[Data listing]:
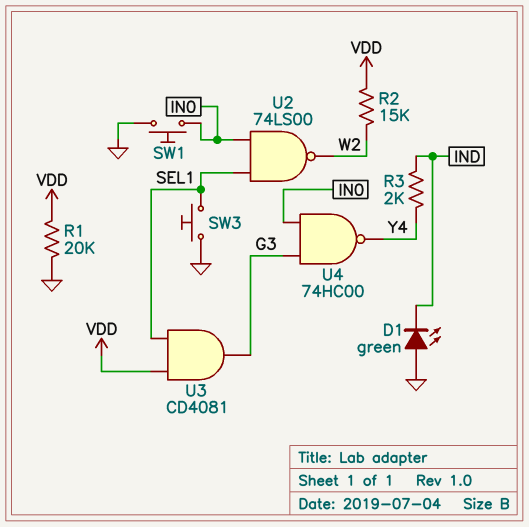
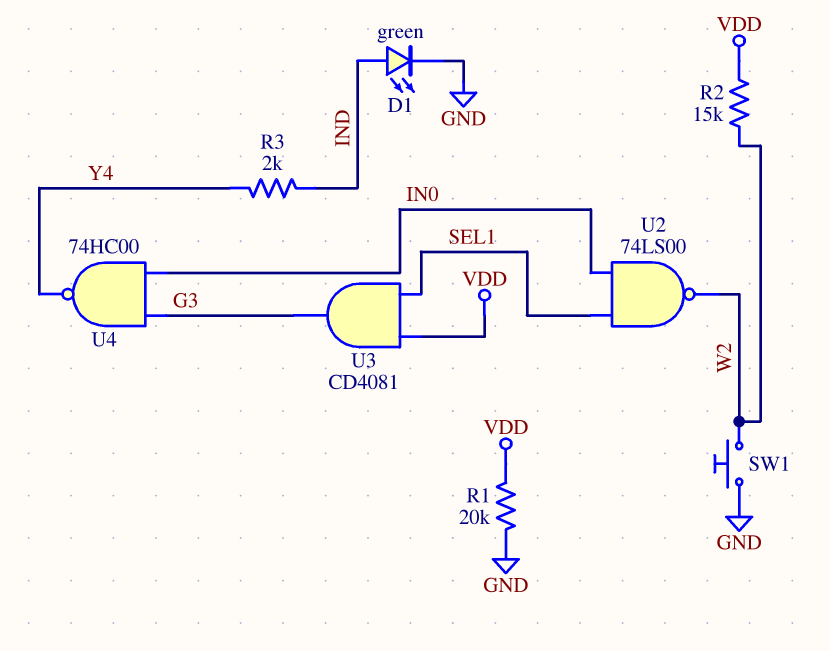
D1: LED green (A GND, K IND) -> LED green (A IND, K GND)
SW1: button (GND, IN0) -> button (GND, W2)
SW3: button (GND, SEL1) -> none

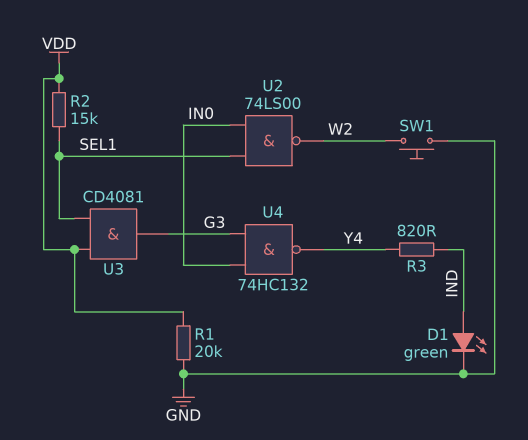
R2: 15k (VDD, W2) -> 15k (SEL1, VDD)
R3: 2k (IND, Y4) -> 820 (IND, Y4)
U4: NAND 74HC00 (in G3, in IN0, out Y4) -> NAND 74HC132 (in G3, in IN0, out Y4)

[Assignment]: Only the lines from the one with "R3: 2k (IND, Y4) -> 820 (IND, Y4)" to the end of the entries above belong in your answer. Retype them exactly.

[Solution to this task]:
R3: 2k (IND, Y4) -> 820 (IND, Y4)
U4: NAND 74HC00 (in G3, in IN0, out Y4) -> NAND 74HC132 (in G3, in IN0, out Y4)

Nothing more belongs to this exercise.